- [Requirement] Only the stretch of the listing below that runs from the line with "sześcian [czerwony] <258,317>" through the line with "ołówek [turkusowy] <395,315>" is to be printed, exactly and with both ends.

- Opening Delimiter -

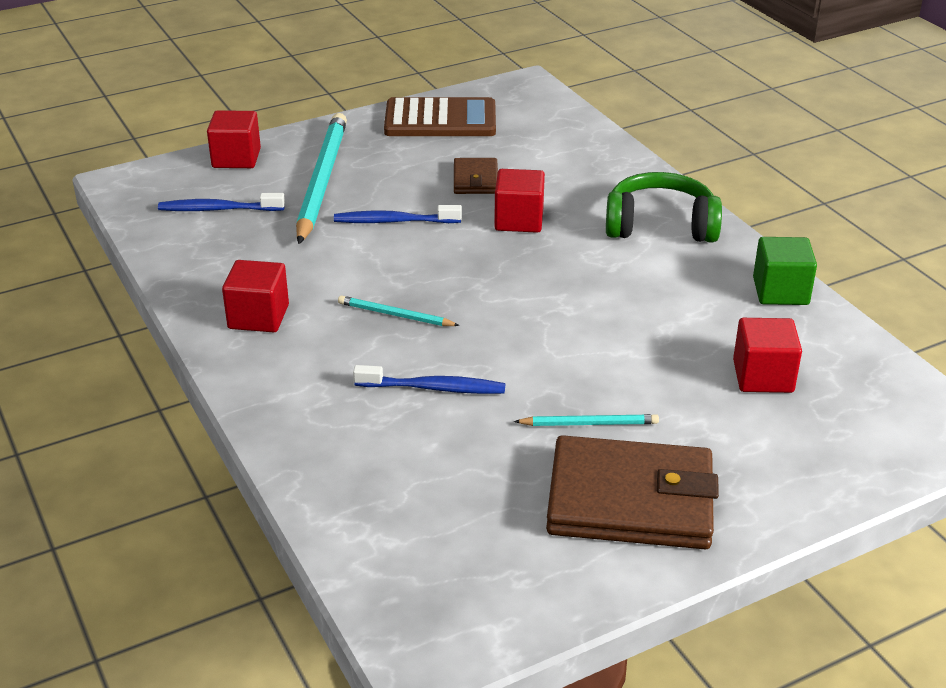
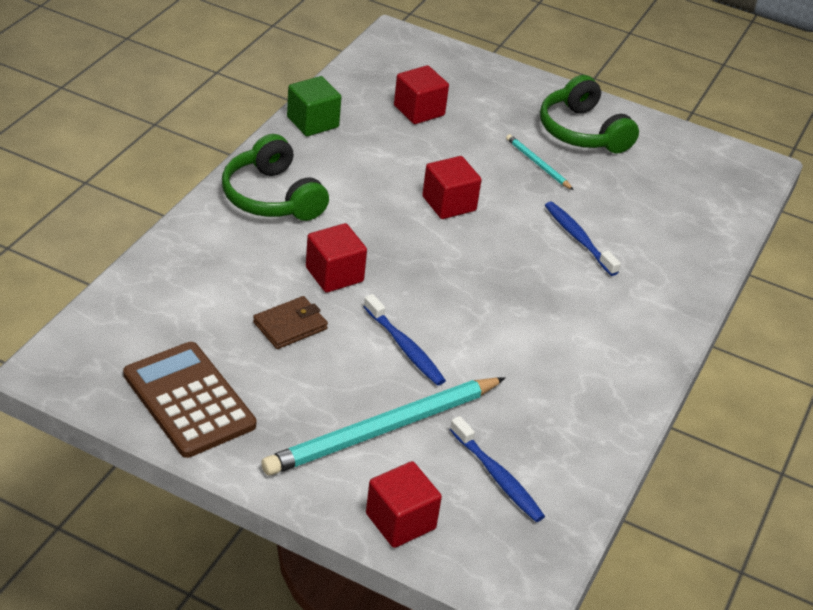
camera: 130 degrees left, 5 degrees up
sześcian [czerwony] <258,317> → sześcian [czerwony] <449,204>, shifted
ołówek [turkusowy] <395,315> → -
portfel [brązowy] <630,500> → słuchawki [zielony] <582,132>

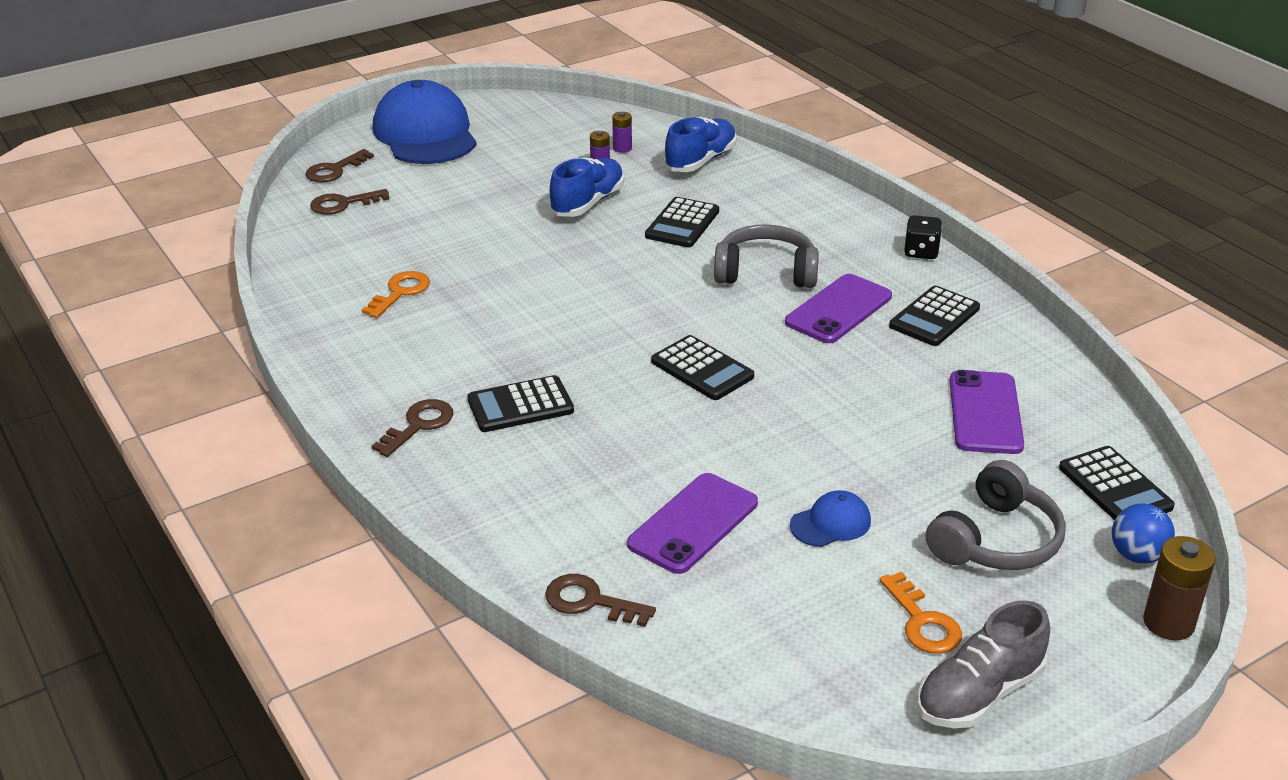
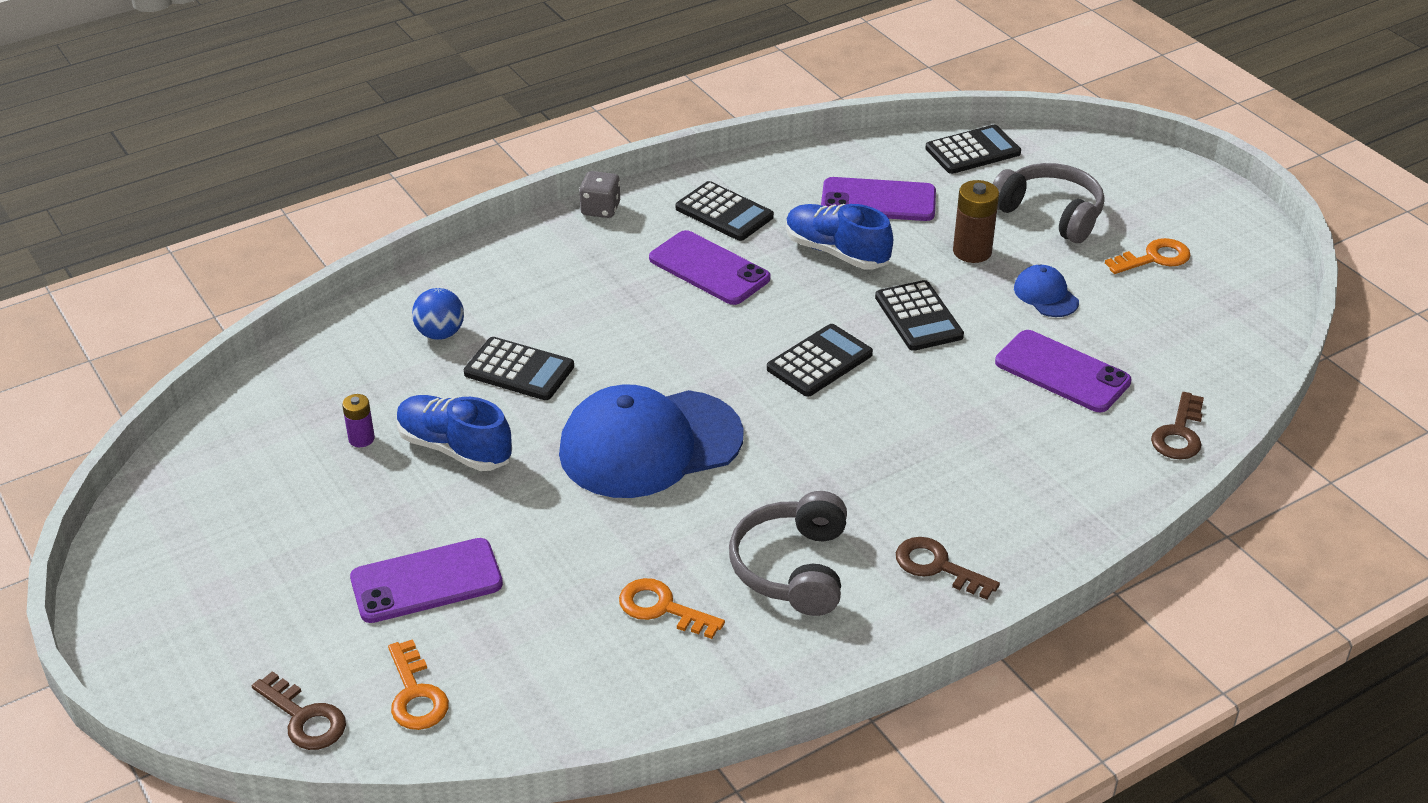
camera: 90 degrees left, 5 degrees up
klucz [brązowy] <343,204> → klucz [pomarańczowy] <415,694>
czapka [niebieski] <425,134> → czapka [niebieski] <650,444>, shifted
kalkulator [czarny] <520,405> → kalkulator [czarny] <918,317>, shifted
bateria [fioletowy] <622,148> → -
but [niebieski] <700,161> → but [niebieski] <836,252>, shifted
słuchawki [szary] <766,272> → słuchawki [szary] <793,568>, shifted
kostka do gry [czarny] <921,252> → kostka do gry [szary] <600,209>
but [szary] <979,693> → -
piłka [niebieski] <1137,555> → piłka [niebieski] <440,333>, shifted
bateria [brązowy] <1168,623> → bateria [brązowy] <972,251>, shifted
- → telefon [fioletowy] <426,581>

- Closing Delimiter -
- Opening Delimiter -

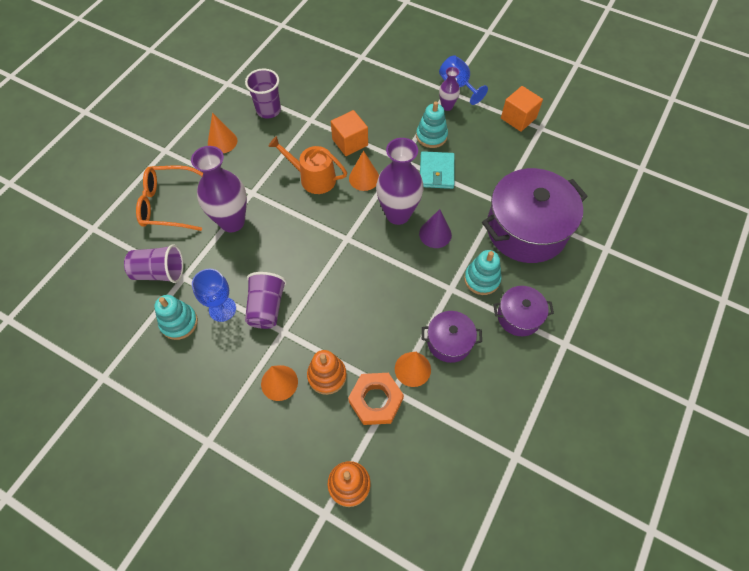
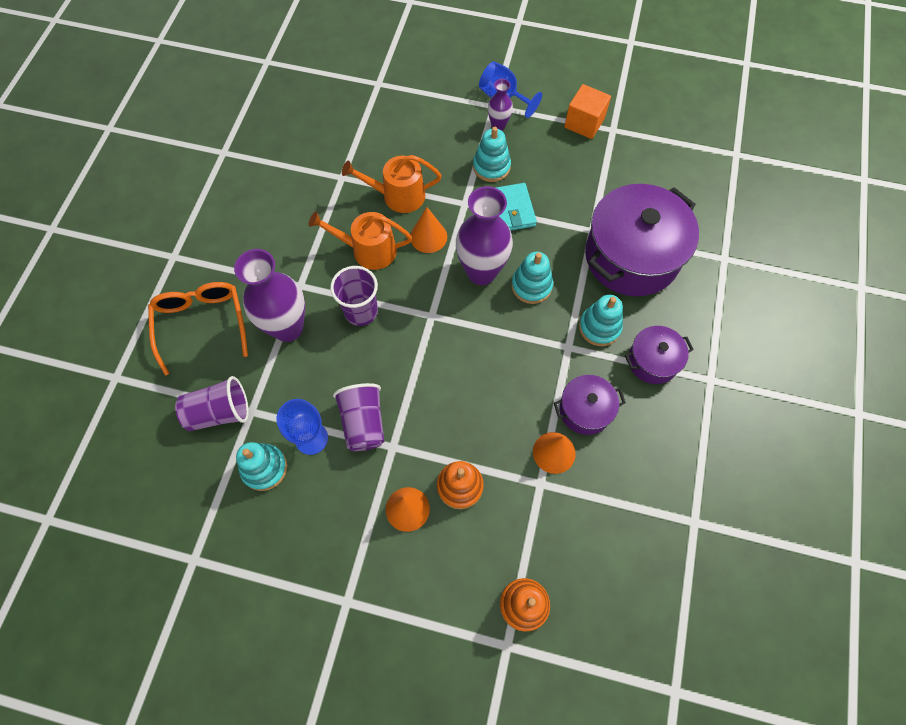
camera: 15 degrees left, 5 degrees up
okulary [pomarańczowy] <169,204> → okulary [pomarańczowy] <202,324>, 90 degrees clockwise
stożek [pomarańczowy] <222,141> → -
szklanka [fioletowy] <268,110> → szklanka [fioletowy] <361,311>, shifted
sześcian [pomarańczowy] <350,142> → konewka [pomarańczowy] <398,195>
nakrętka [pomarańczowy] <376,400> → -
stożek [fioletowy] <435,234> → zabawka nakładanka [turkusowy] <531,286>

- Closing Delimiter -

- [Answer area]
sześcian [czerwony] <258,317> → sześcian [czerwony] <449,204>, shifted
ołówek [turkusowy] <395,315> → -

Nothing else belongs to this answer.